━━━━━ Dataset excerpts
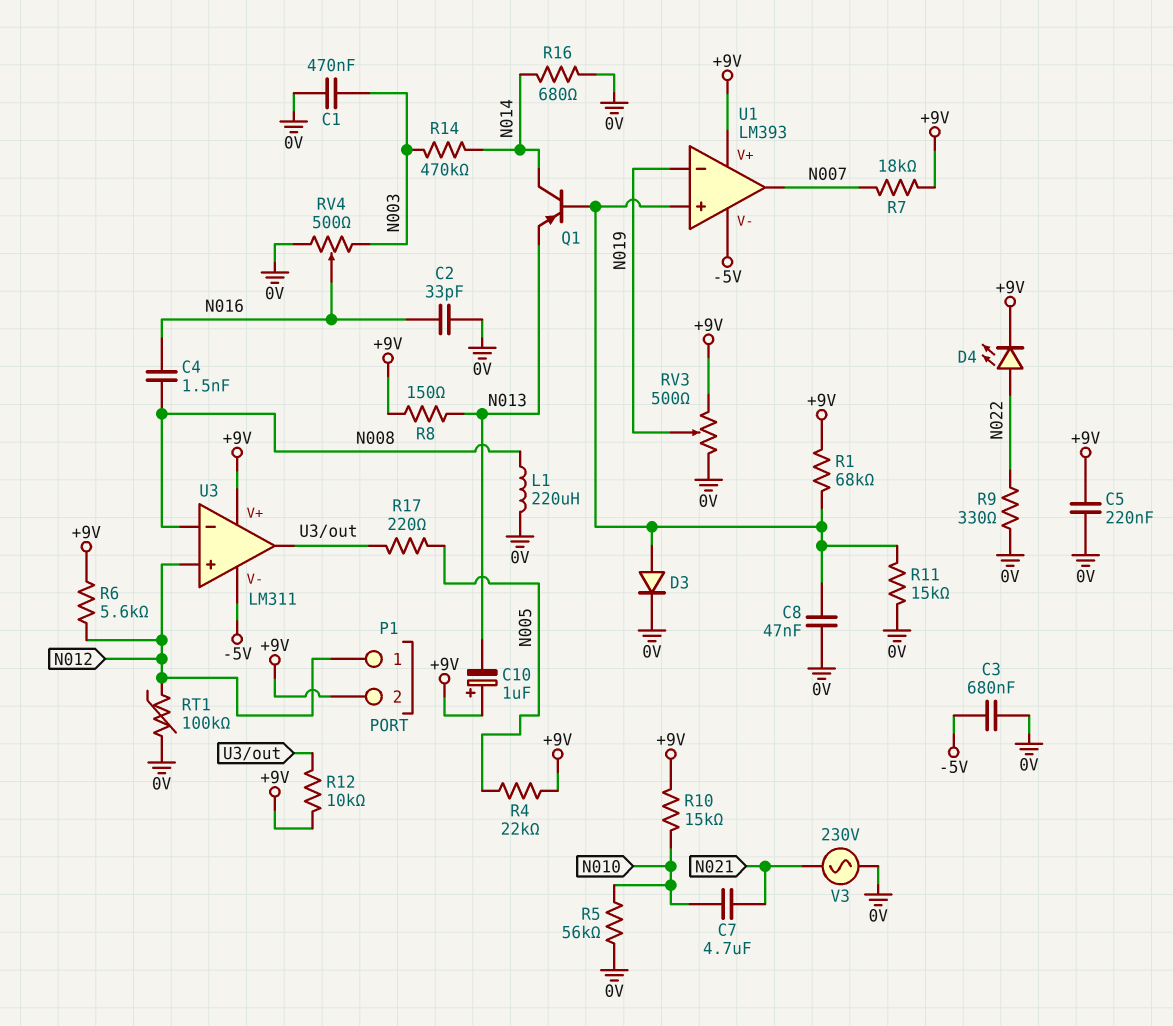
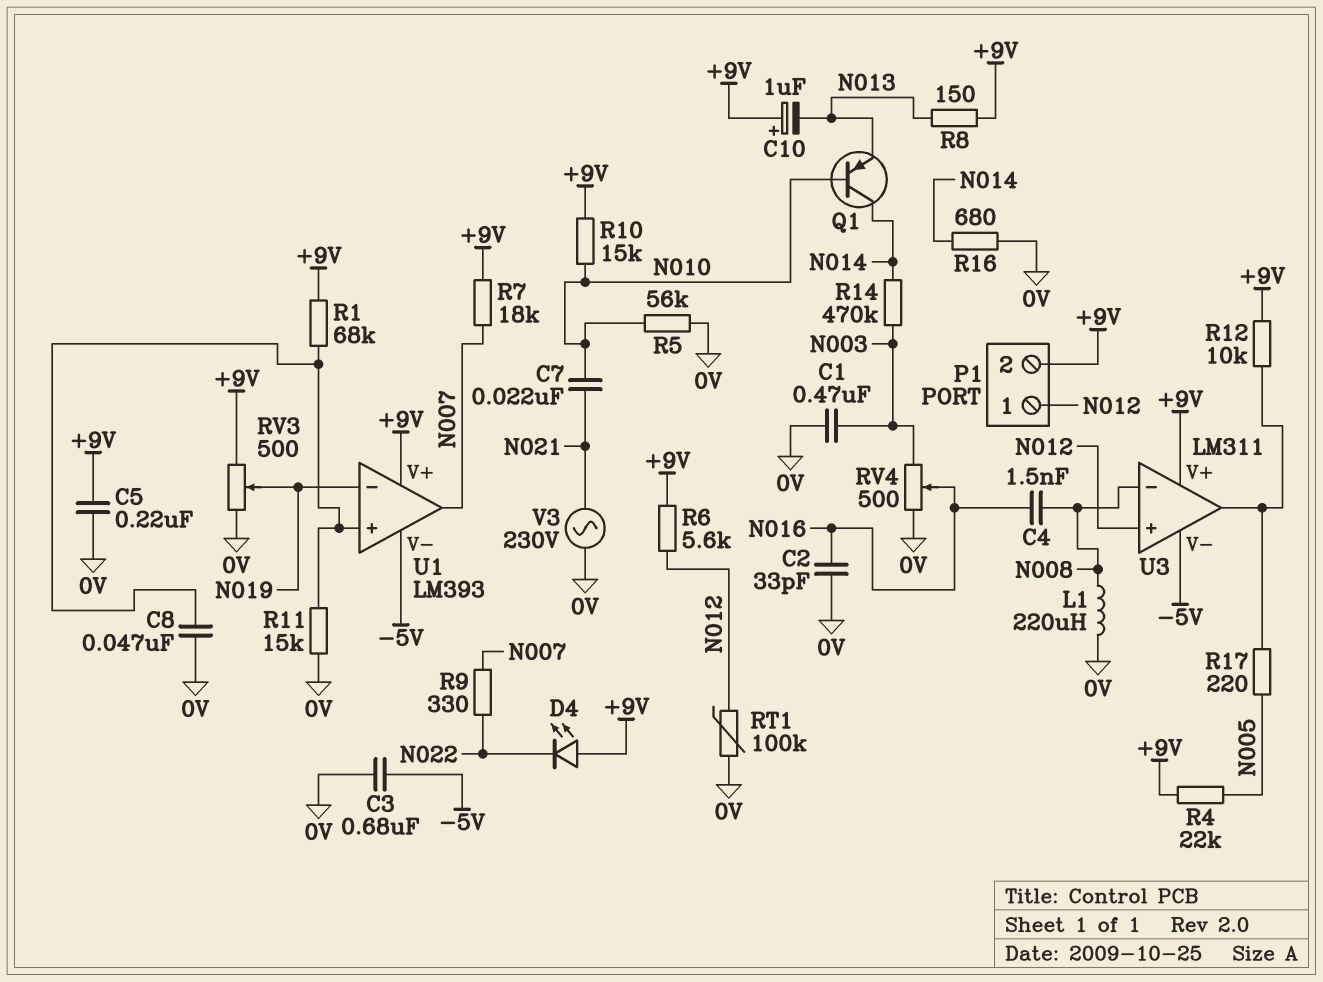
C7: 4.7uF (N010, N021) -> 22nF (N010, N021)
D3: diode (A U1/in+, K 0V) -> none
D4: LED (A N022, K +9V) -> LED (A +9V, K N022)
Q1: PNP (B U1/in+, C N014, E N013) -> PNP (B N010, C N014, E N013)
R9: 330 (0V, N022) -> 330 (N007, N022)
━━━━━━━━━━
Would you please repeat the entries above verbatim, excluding each picture?

C7: 4.7uF (N010, N021) -> 22nF (N010, N021)
D3: diode (A U1/in+, K 0V) -> none
D4: LED (A N022, K +9V) -> LED (A +9V, K N022)
Q1: PNP (B U1/in+, C N014, E N013) -> PNP (B N010, C N014, E N013)
R9: 330 (0V, N022) -> 330 (N007, N022)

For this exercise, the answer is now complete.